Data excerpts section start

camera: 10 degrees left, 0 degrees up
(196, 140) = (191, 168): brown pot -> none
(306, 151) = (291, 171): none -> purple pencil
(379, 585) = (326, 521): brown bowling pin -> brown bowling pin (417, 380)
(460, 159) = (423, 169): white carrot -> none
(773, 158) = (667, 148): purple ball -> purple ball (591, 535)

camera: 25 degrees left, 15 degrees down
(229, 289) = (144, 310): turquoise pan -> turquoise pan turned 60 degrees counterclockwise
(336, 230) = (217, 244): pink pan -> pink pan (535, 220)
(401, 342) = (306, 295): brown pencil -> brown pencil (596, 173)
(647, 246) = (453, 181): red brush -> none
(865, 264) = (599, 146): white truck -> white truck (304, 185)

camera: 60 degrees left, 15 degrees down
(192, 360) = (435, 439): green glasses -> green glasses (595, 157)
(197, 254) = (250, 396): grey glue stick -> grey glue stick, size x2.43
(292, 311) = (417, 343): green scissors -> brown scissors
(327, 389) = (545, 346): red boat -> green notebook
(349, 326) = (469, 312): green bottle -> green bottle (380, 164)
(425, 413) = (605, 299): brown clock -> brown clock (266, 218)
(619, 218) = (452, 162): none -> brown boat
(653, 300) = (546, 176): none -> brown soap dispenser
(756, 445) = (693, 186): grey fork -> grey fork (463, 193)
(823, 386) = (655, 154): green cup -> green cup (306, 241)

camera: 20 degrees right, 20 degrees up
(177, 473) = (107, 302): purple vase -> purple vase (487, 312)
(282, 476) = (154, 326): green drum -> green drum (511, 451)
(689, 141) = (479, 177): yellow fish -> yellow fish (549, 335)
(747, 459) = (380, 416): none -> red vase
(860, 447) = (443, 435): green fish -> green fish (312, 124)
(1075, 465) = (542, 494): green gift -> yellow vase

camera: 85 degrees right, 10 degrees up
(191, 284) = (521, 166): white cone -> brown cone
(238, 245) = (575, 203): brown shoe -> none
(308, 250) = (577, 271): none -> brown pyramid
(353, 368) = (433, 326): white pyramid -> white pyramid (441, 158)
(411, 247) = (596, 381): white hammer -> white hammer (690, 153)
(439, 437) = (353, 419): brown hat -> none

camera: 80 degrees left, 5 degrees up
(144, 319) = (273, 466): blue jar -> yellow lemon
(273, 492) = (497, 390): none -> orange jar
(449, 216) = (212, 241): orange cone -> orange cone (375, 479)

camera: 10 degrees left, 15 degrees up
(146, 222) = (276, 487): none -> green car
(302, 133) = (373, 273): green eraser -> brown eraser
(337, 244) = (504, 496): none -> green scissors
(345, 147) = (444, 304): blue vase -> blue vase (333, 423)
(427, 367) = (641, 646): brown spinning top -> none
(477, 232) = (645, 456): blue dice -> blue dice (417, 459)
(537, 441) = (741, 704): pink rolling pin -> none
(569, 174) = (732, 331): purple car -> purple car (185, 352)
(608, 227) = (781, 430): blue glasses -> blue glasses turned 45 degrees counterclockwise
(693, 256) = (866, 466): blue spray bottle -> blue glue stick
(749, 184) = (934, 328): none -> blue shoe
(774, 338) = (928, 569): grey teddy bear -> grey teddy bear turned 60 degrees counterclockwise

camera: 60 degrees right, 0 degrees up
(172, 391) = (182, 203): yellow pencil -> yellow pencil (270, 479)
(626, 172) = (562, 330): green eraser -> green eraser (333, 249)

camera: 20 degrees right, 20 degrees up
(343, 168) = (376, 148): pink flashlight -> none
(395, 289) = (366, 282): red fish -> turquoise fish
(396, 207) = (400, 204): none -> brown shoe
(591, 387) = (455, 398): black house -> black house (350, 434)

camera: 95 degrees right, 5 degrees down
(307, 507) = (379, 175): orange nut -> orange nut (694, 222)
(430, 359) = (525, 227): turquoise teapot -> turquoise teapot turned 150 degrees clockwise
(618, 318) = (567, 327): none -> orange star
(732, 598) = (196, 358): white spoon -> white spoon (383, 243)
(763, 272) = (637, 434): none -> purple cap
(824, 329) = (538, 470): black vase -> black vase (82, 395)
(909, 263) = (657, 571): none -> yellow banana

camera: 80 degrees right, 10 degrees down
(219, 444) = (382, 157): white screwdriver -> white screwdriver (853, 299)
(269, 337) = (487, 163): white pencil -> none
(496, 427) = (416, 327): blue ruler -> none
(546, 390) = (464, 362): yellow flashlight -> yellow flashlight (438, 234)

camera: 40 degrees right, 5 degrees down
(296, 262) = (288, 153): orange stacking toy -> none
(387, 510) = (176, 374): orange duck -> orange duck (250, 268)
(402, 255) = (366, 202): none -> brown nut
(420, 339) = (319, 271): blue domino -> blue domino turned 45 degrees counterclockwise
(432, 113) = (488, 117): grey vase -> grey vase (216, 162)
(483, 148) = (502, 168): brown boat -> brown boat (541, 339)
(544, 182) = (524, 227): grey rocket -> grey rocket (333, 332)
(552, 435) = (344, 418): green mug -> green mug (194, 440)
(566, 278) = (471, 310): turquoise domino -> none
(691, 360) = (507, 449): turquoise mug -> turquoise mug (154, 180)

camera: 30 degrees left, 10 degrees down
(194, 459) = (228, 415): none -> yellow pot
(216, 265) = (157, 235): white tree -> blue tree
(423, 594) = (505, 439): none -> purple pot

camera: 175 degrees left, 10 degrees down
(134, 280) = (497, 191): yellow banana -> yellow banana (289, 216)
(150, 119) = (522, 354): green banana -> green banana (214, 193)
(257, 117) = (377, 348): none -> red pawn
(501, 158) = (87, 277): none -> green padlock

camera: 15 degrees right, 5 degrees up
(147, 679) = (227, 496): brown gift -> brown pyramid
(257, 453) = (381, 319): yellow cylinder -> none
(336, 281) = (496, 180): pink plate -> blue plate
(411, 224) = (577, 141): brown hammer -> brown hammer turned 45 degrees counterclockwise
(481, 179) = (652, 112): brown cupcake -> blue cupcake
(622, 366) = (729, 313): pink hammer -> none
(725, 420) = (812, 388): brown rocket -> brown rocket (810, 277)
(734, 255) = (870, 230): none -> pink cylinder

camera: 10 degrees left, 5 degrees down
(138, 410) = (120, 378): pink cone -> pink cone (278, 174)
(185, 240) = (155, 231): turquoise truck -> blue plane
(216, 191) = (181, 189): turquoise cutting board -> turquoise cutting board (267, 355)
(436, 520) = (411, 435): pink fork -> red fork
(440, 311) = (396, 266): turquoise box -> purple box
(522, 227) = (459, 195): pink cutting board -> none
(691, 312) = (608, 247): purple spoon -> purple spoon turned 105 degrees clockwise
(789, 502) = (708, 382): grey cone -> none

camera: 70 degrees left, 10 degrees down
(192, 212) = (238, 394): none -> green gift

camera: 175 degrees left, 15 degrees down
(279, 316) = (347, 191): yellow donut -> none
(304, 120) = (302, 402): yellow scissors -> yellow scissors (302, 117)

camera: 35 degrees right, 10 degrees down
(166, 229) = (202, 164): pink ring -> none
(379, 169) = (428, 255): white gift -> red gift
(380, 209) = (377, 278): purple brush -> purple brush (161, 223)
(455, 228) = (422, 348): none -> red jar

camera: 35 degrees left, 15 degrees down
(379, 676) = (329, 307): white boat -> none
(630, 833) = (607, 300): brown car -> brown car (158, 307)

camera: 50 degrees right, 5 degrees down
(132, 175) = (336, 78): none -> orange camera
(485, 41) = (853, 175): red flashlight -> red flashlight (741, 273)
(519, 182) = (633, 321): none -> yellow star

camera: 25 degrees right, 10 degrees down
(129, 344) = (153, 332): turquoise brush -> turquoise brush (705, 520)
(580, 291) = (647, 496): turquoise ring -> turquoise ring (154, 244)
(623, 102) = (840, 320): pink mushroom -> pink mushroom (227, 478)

Data excerpts section end

Problem description | Looking at the records above, return exactly the lines from the line with "(257, 453) = (381, 319): yellow" to the line with "(481, 179) = (652, 112): brown", both ends included.

Answer to this task |
(257, 453) = (381, 319): yellow cylinder -> none
(336, 281) = (496, 180): pink plate -> blue plate
(411, 224) = (577, 141): brown hammer -> brown hammer turned 45 degrees counterclockwise
(481, 179) = (652, 112): brown cupcake -> blue cupcake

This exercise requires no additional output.